(Stored data)
◆ ◆ ◆
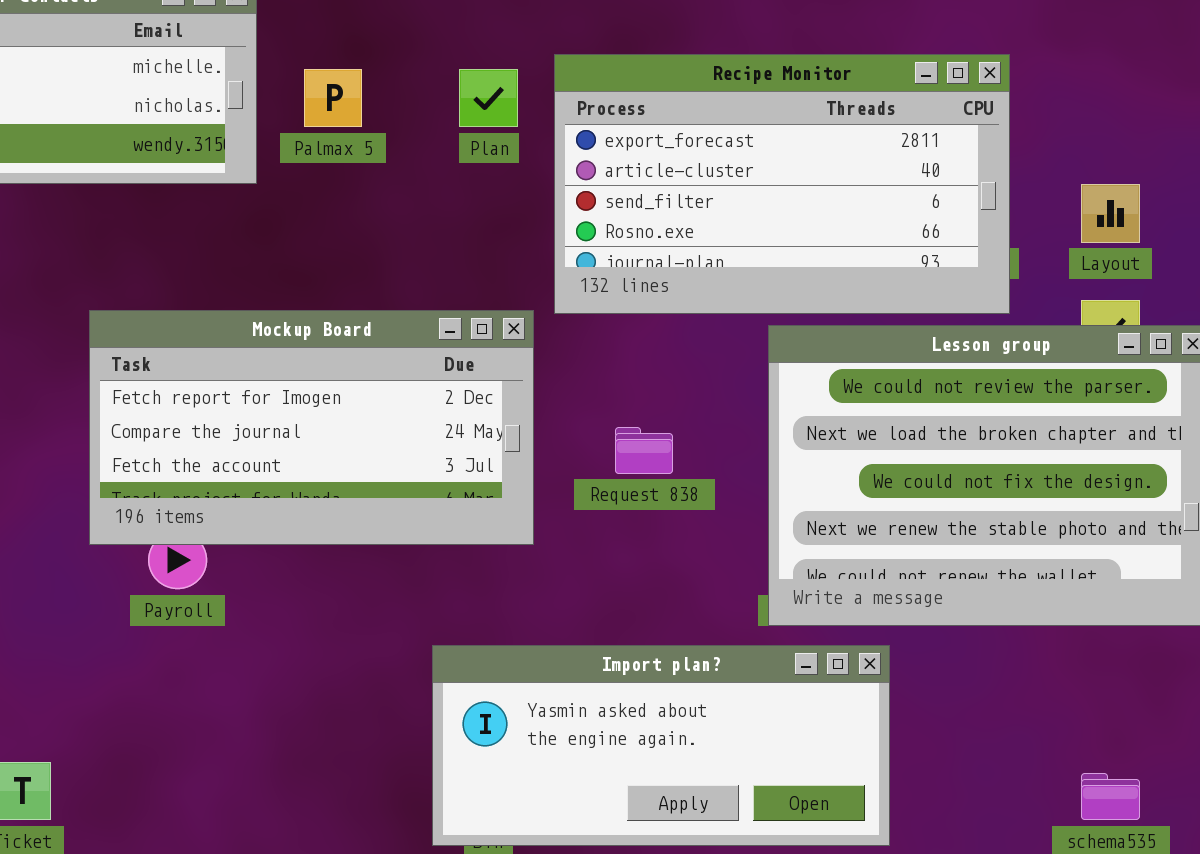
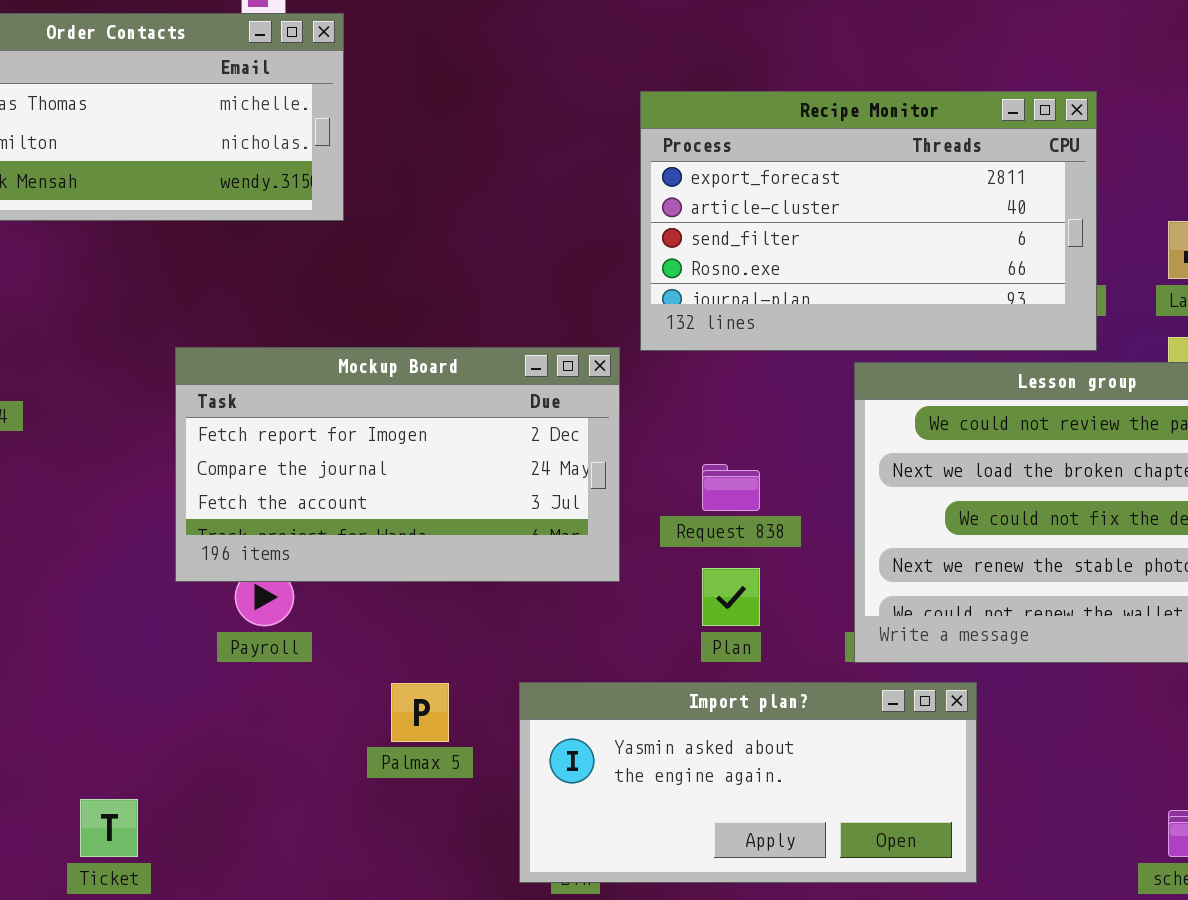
Palmax 5: [304,69,362,127] -> [391,683,449,742], moved
Plan: [459,69,518,127] -> [702,568,760,626], moved

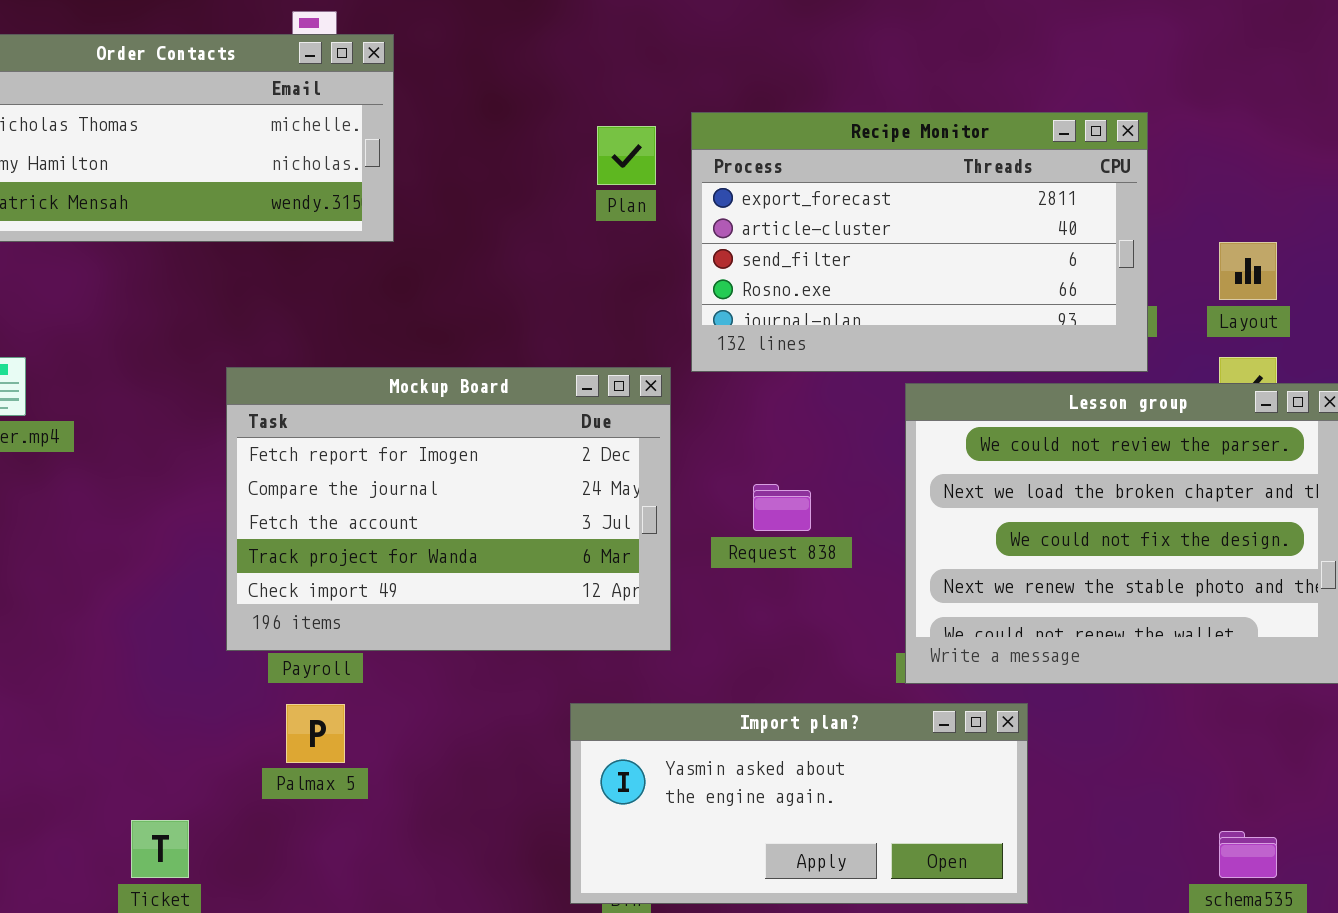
Mockup Board: [175,347,620,582] -> [226,367,671,651], resized
Plan: [702,568,760,626] -> [597,126,656,185], moved
Palmax 5: [391,683,449,742] -> [286,704,345,763], moved

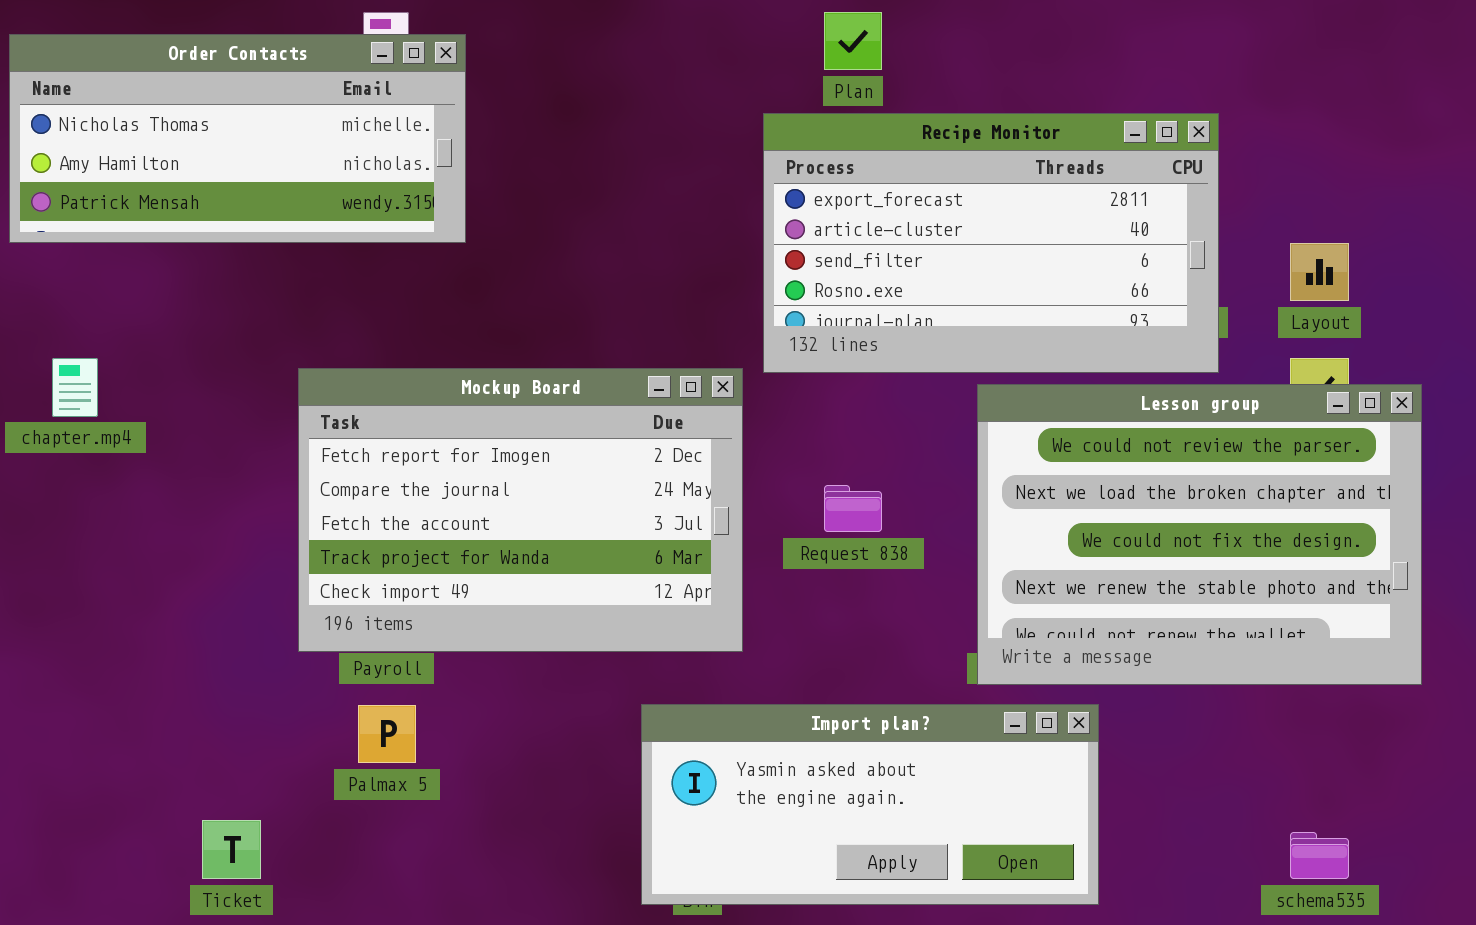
Plan: [597,126,656,185] -> [824,12,882,70], moved

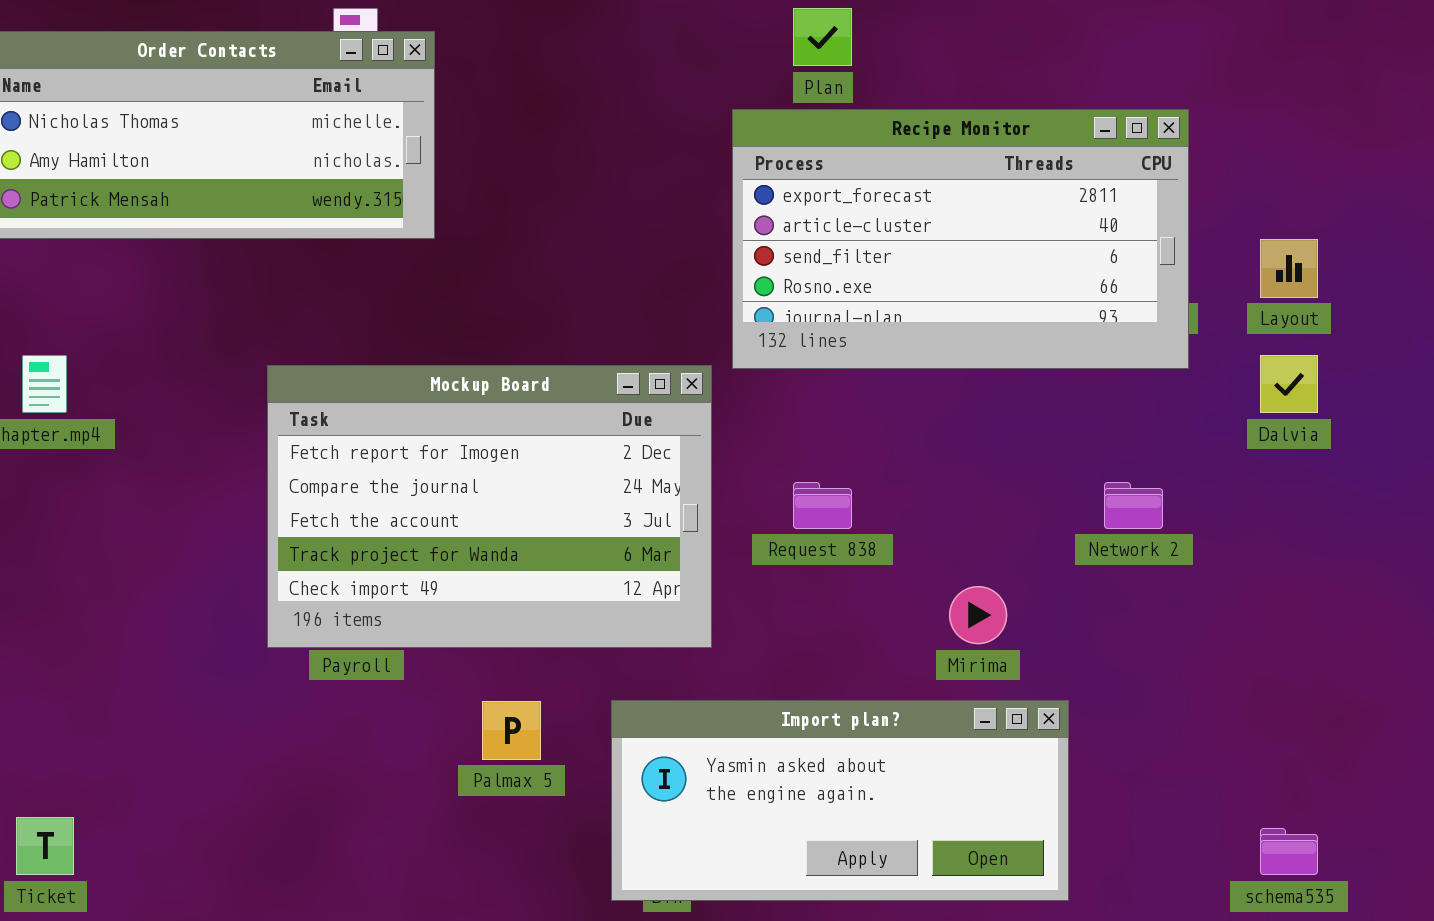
Lesson group: [977,384,1422,685] -> none, closed
Palmax 5: [358,705,416,763] -> [482,701,541,760], moved
Ticket: [202,820,261,879] -> [16,817,74,875], moved

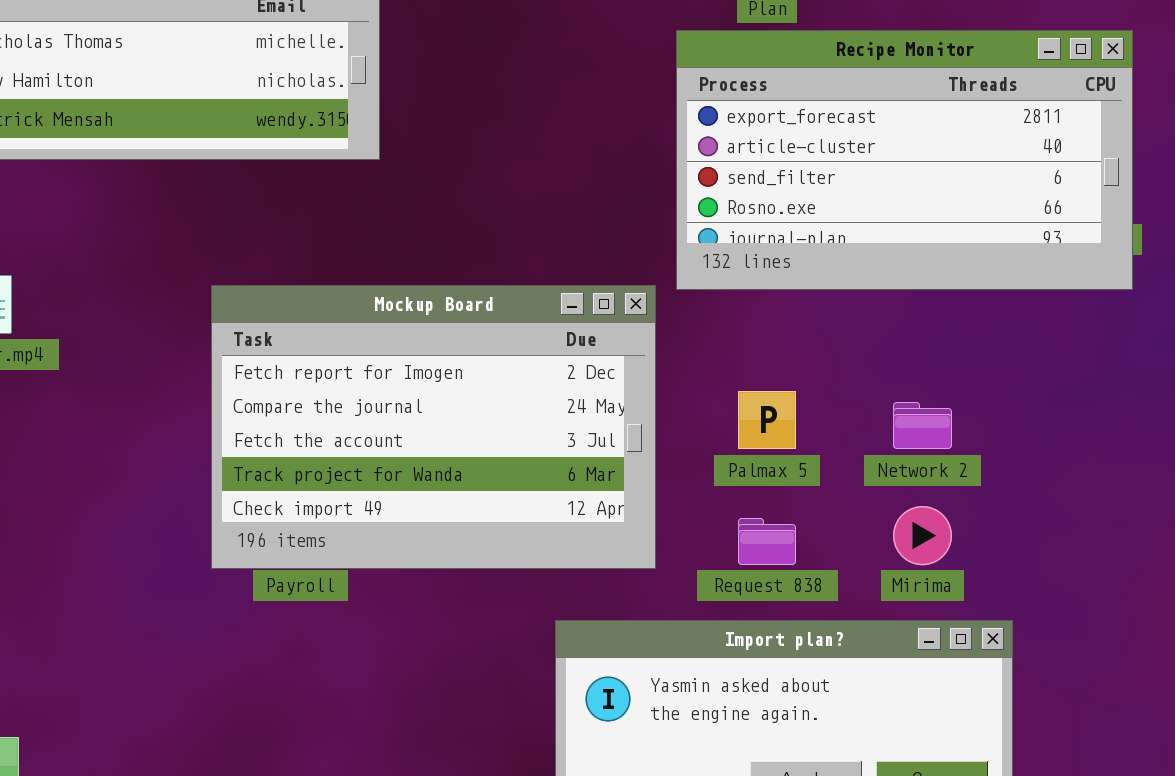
Request 838: [793,482,852,529] -> [738,518,796,565], moved
Network 2: [1104,482,1163,529] -> [893,402,952,449], moved
Palmax 5: [482,701,541,760] -> [738,391,796,449], moved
◆ ◆ ◆
Copy every line above exactly; images stay out.

Palmax 5: [304,69,362,127] -> [391,683,449,742], moved
Plan: [459,69,518,127] -> [702,568,760,626], moved

Mockup Board: [175,347,620,582] -> [226,367,671,651], resized
Plan: [702,568,760,626] -> [597,126,656,185], moved
Palmax 5: [391,683,449,742] -> [286,704,345,763], moved

Plan: [597,126,656,185] -> [824,12,882,70], moved

Lesson group: [977,384,1422,685] -> none, closed
Palmax 5: [358,705,416,763] -> [482,701,541,760], moved
Ticket: [202,820,261,879] -> [16,817,74,875], moved

Request 838: [793,482,852,529] -> [738,518,796,565], moved
Network 2: [1104,482,1163,529] -> [893,402,952,449], moved
Palmax 5: [482,701,541,760] -> [738,391,796,449], moved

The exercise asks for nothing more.